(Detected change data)
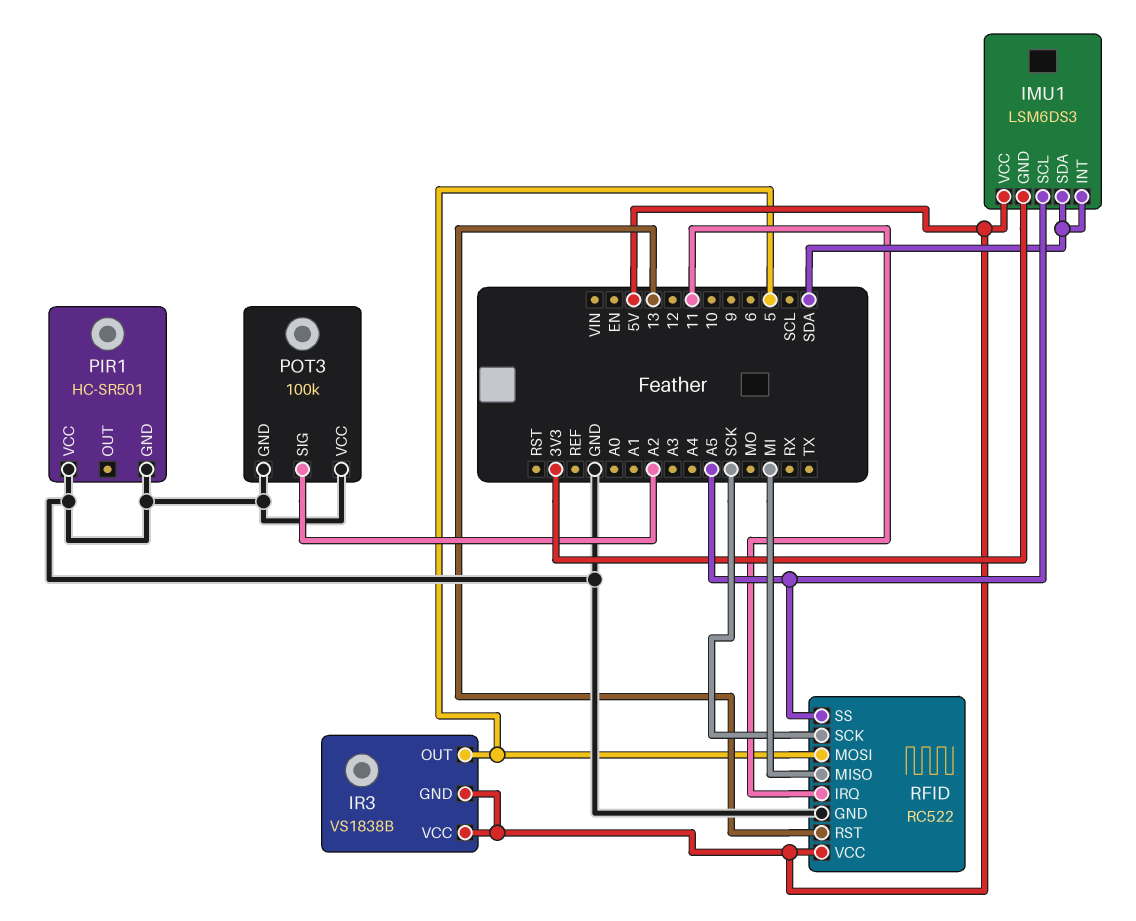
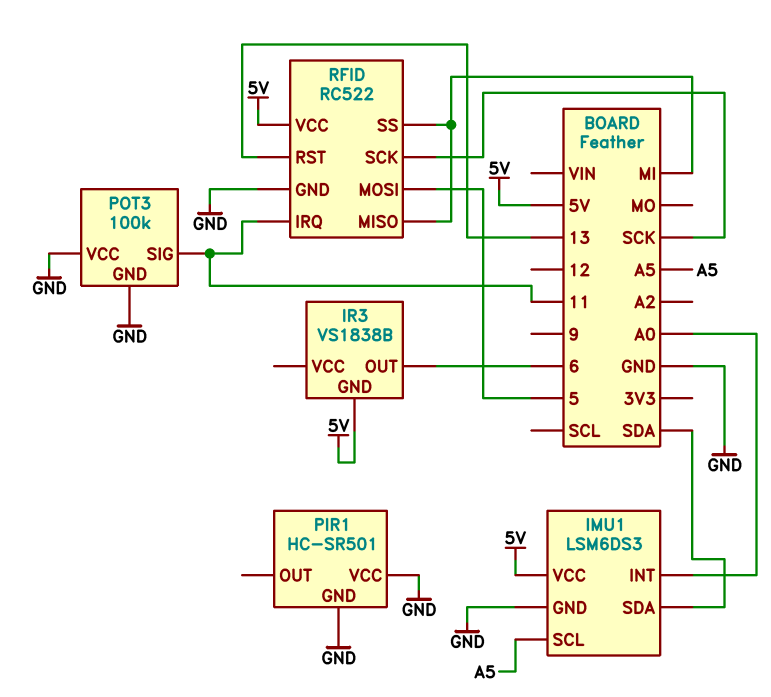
IMU1 pin GND: 3V3 -> GND
IMU1 pin INT: SDA -> A0
IR3 pin OUT: 5 -> 6
IR3 pin VCC: 5V -> none
POT3 pin SIG: A2 -> 11
RFID pin SS: A5 -> MI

### What this task involves
All lines from the one that holds "IMU1 pin INT: SDA -> A0" through the end of the records are to be returned exactly, including both boundary lines, and no others.

### Task result
IMU1 pin INT: SDA -> A0
IR3 pin OUT: 5 -> 6
IR3 pin VCC: 5V -> none
POT3 pin SIG: A2 -> 11
RFID pin SS: A5 -> MI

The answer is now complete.